**Assignment:** From the records that follow, copy every line that contains the word "button".

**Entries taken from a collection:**
+---+
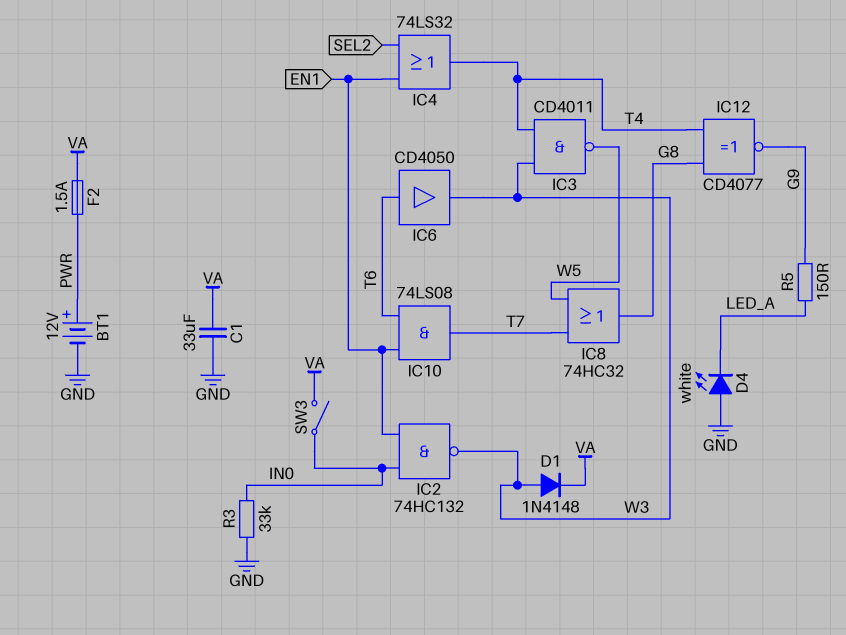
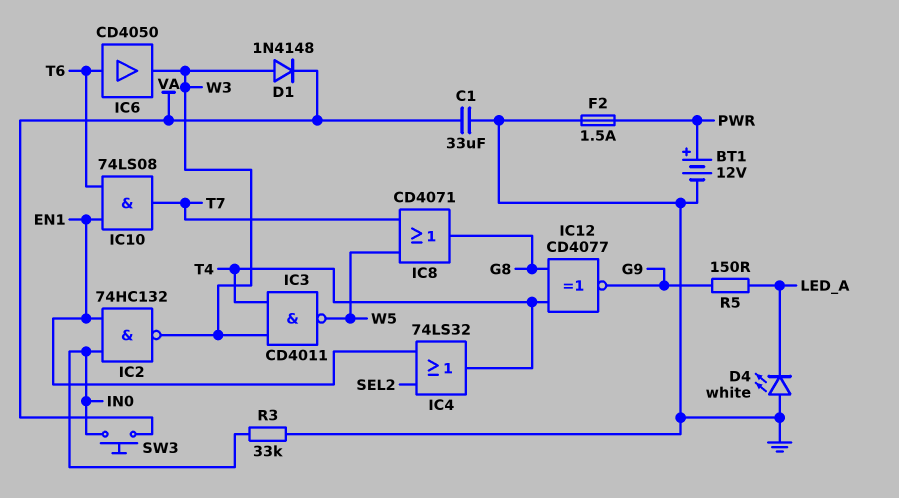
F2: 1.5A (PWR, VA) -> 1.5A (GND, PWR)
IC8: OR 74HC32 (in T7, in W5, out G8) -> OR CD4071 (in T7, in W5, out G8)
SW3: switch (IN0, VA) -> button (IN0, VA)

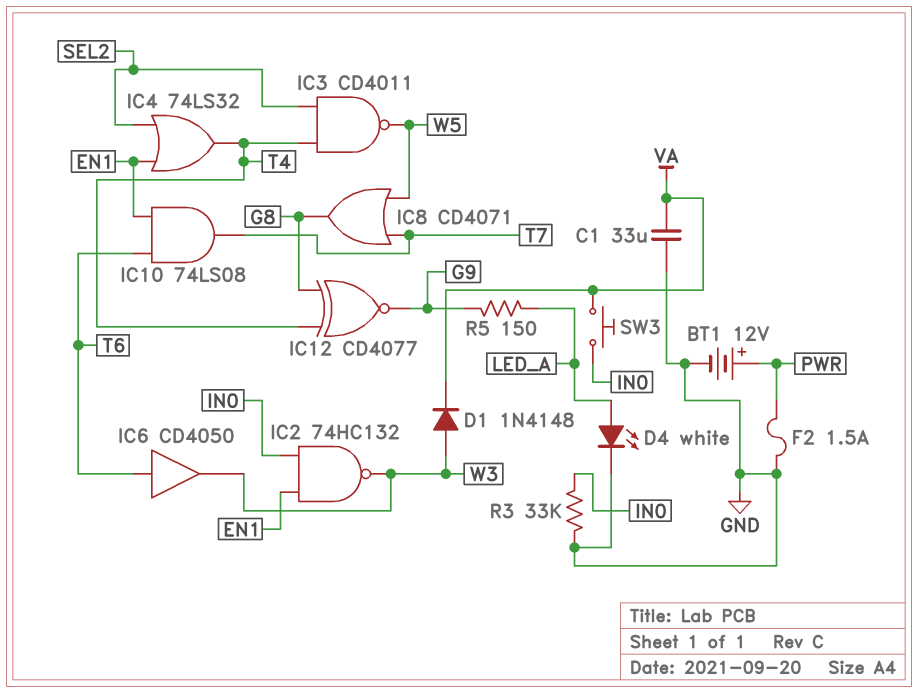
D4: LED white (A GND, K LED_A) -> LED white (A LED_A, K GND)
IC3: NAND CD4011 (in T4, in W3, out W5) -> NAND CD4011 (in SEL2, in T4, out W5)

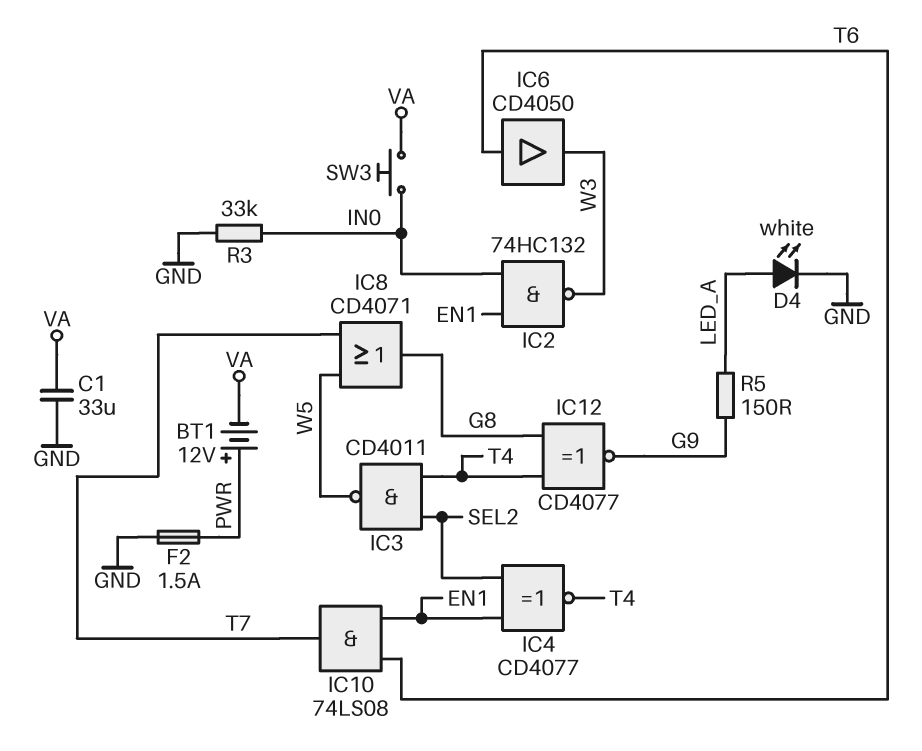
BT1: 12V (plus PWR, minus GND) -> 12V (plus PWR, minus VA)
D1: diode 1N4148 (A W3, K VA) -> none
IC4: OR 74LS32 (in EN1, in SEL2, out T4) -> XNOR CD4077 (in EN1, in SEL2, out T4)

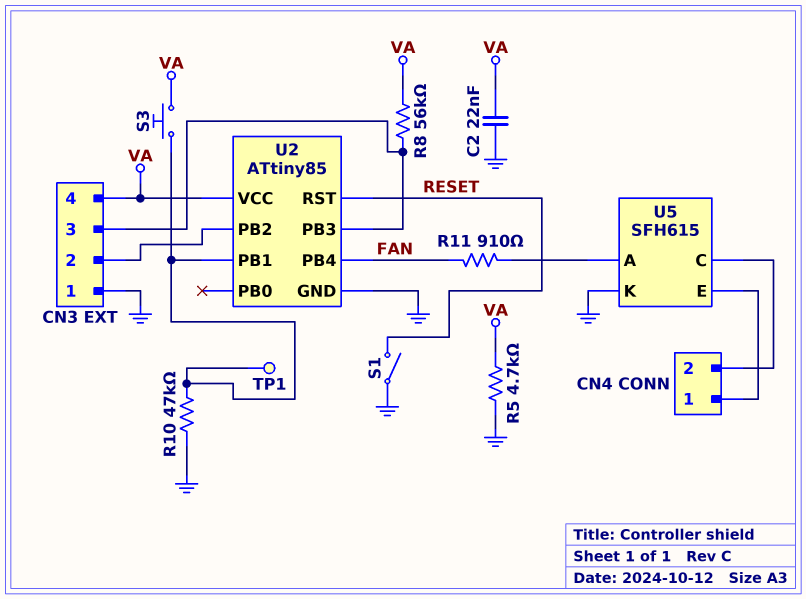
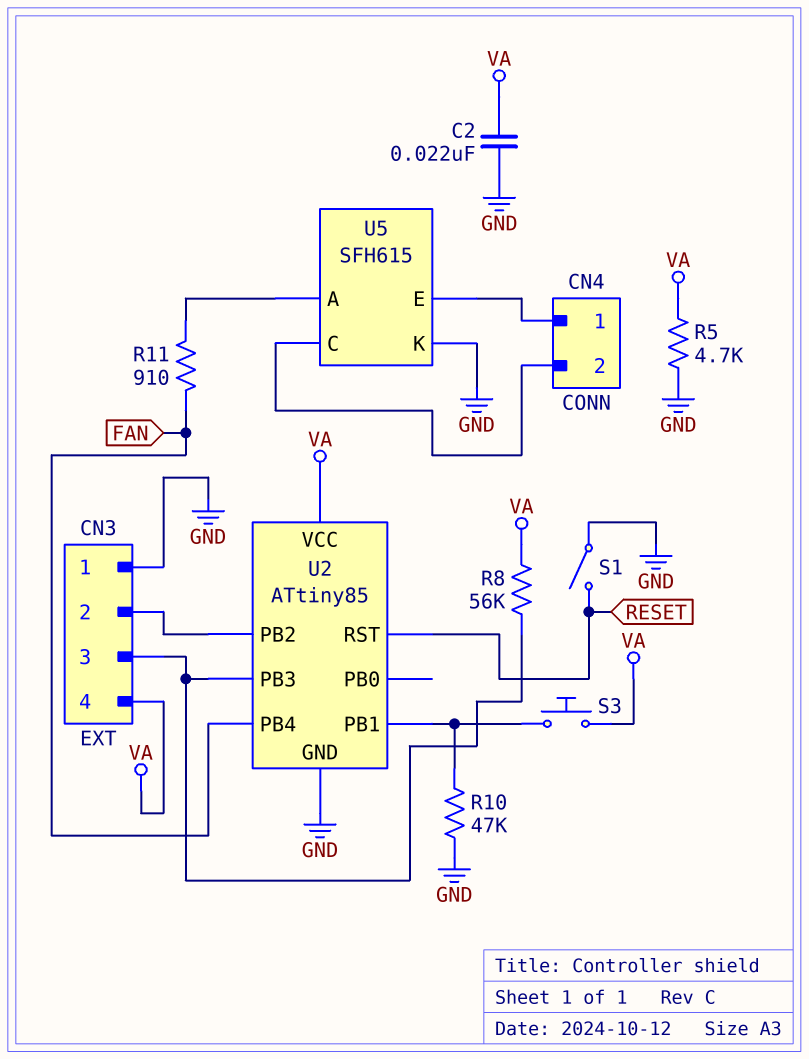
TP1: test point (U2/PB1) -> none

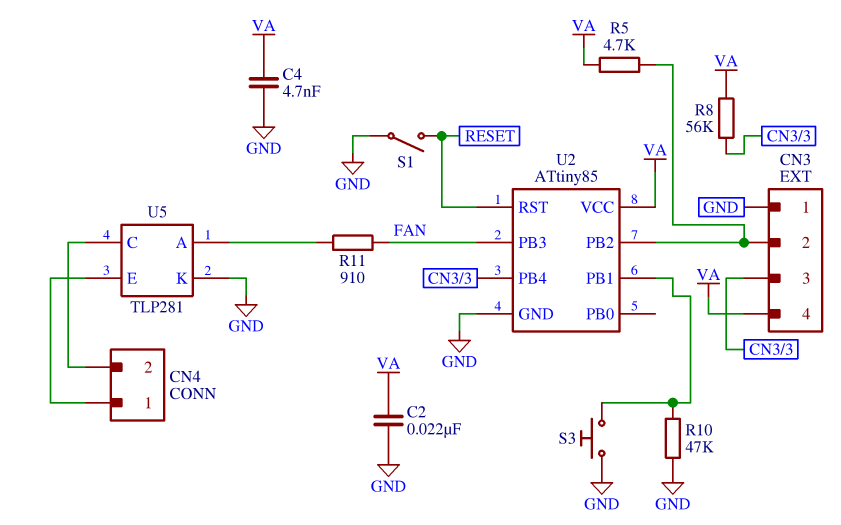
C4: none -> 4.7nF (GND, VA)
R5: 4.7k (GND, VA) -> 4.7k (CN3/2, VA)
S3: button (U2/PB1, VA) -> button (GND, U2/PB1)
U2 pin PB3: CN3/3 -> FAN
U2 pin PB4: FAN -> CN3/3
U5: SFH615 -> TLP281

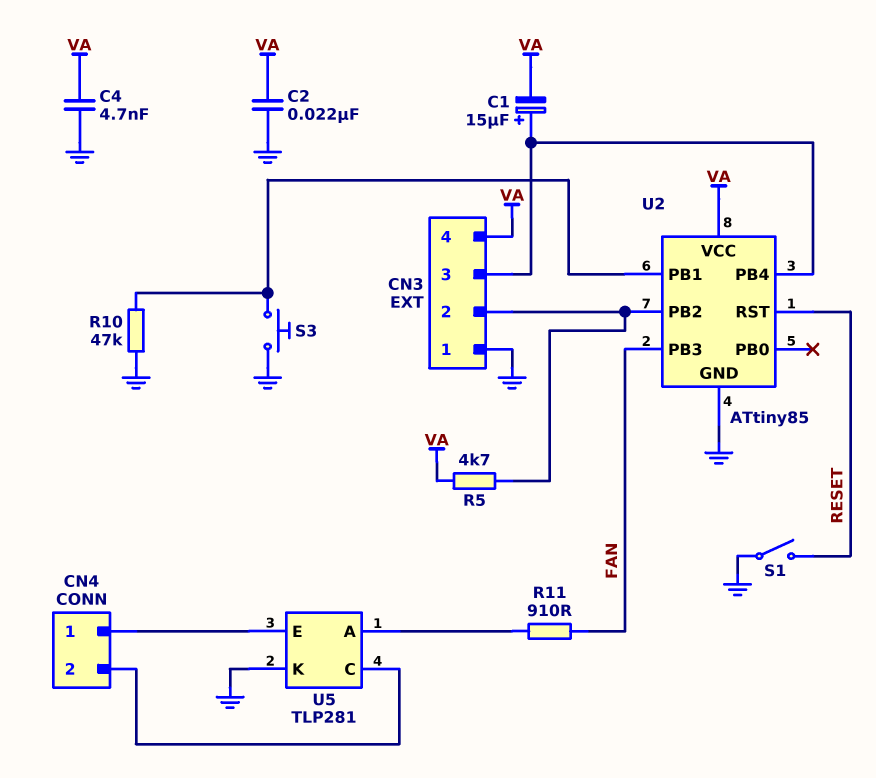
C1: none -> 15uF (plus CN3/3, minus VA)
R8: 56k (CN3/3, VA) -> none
+---+
**Response to the exercise:**
SW3: switch (IN0, VA) -> button (IN0, VA)
S3: button (U2/PB1, VA) -> button (GND, U2/PB1)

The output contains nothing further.